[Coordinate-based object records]
..........
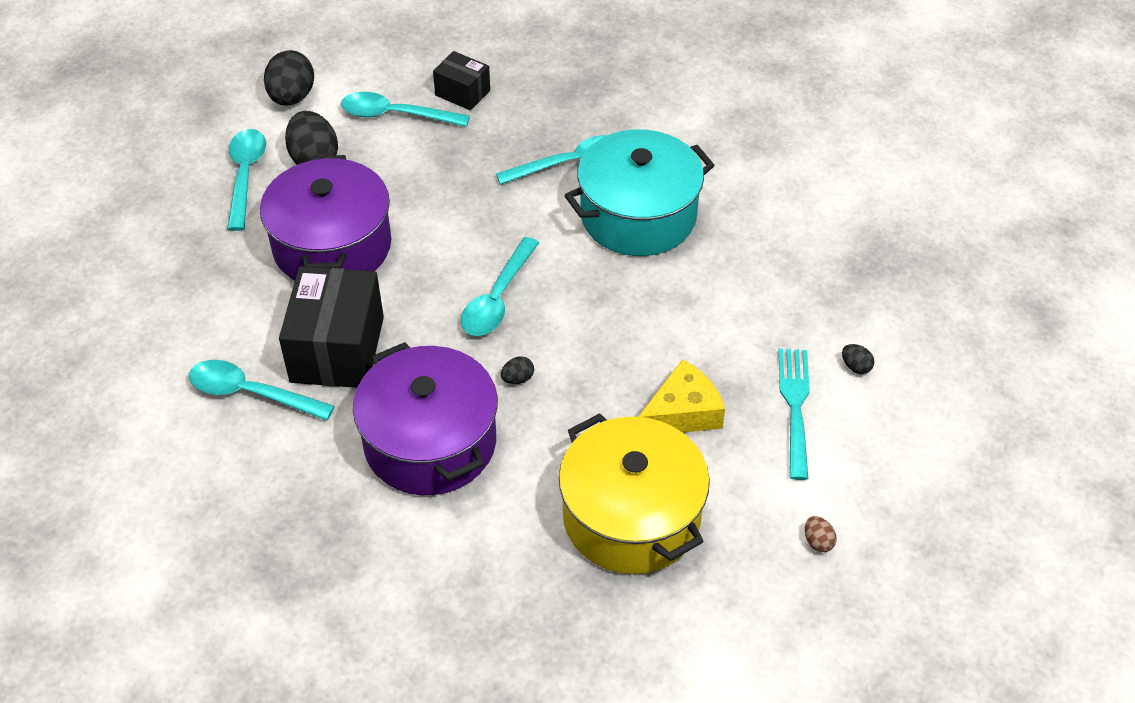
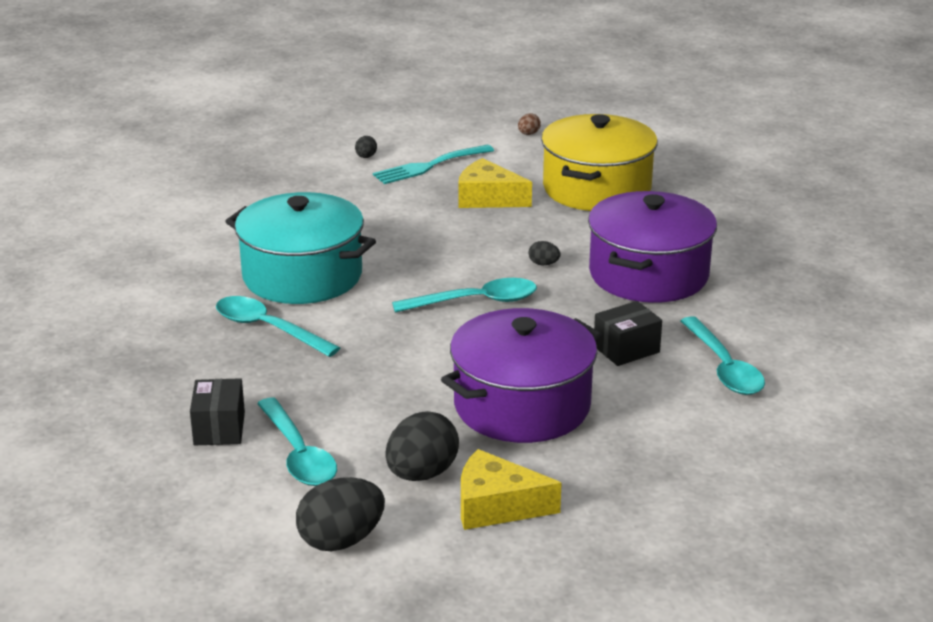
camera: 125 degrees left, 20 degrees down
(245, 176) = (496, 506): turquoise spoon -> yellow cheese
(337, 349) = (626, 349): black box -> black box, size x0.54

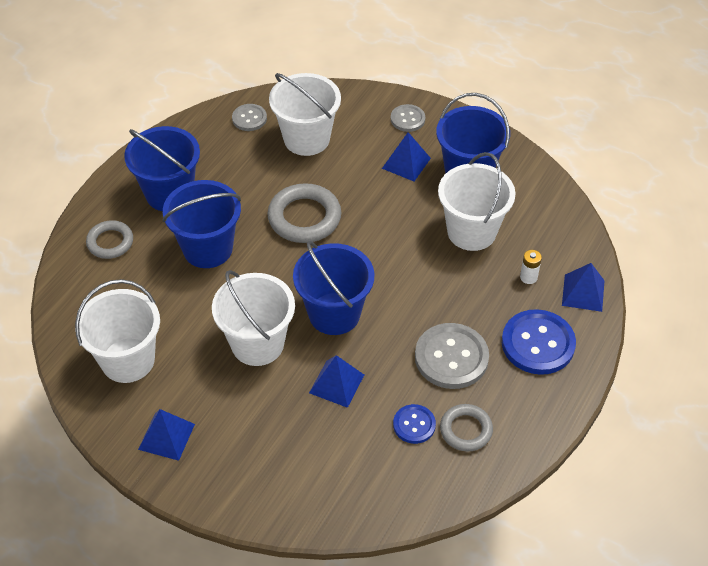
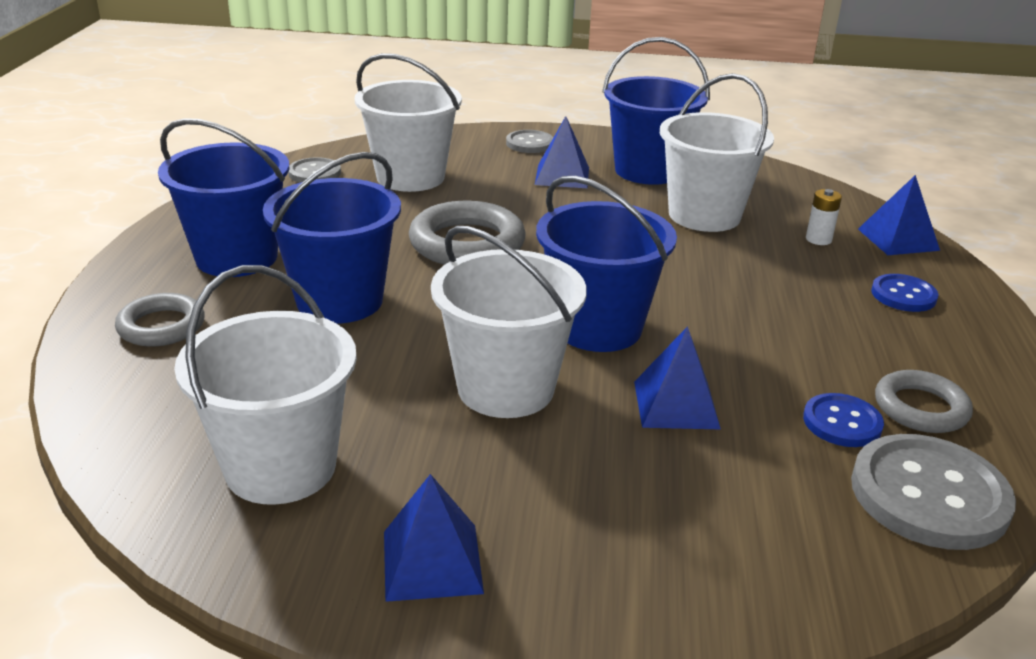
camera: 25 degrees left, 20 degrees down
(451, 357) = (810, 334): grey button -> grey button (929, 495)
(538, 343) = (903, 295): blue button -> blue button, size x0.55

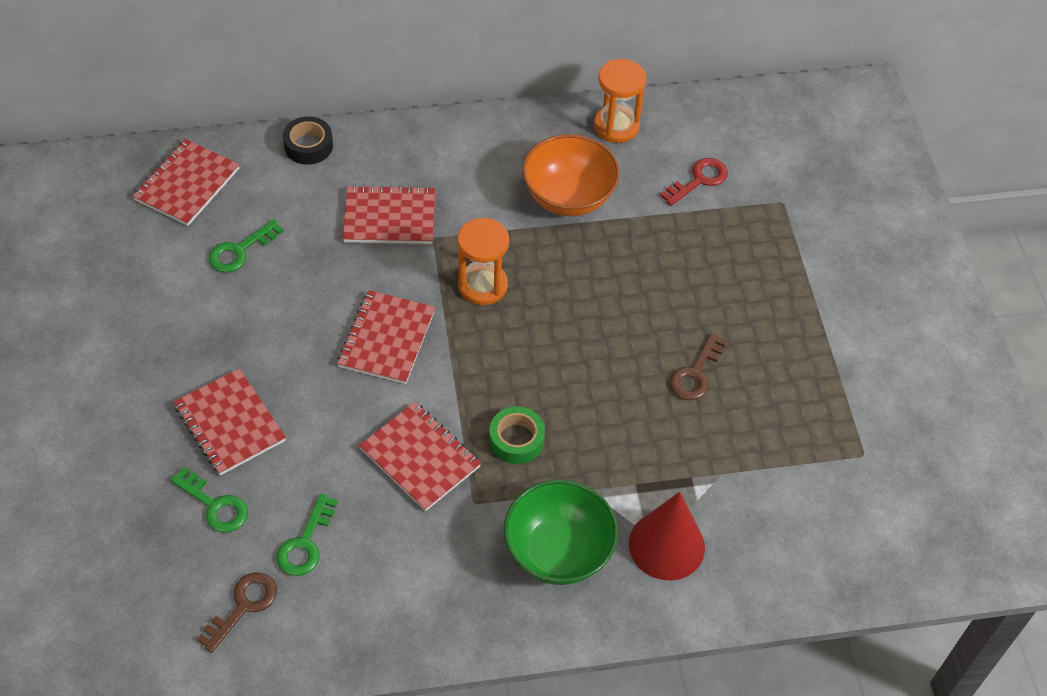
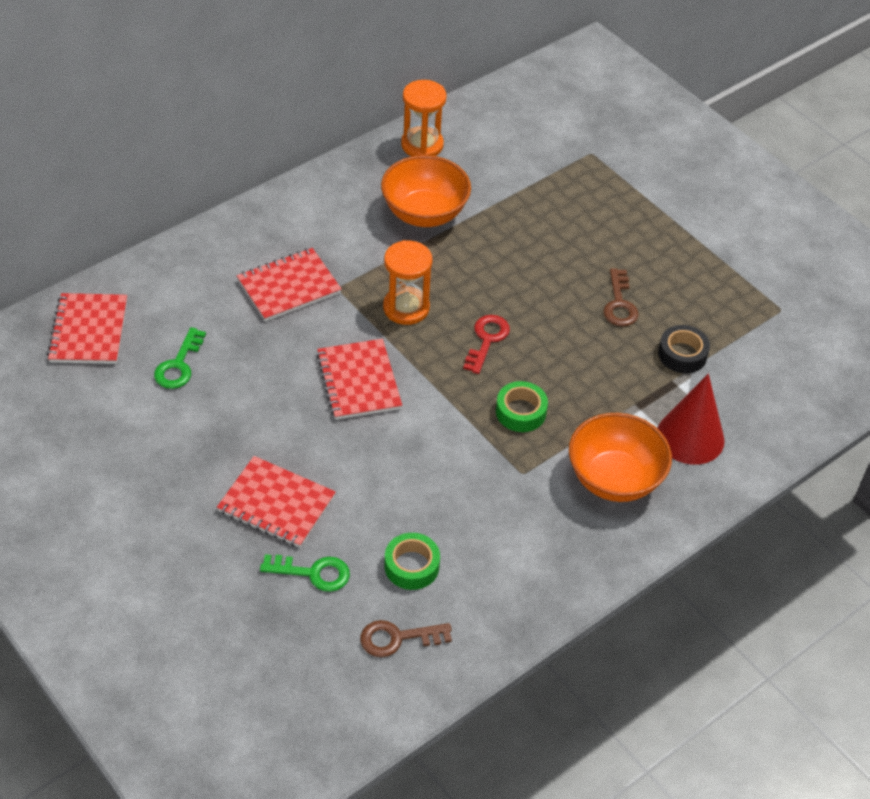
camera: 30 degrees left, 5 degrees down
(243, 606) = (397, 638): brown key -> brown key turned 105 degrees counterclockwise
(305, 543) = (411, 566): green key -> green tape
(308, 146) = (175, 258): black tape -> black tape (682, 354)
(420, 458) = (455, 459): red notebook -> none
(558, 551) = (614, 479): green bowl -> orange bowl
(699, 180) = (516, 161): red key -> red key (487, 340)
..........
**The problem:**
Give back the line containing "(308, 146) = (175, 258): black" and all the lines after it through the end of the records, unchanged.

**Answer to the problem:**
(308, 146) = (175, 258): black tape -> black tape (682, 354)
(420, 458) = (455, 459): red notebook -> none
(558, 551) = (614, 479): green bowl -> orange bowl
(699, 180) = (516, 161): red key -> red key (487, 340)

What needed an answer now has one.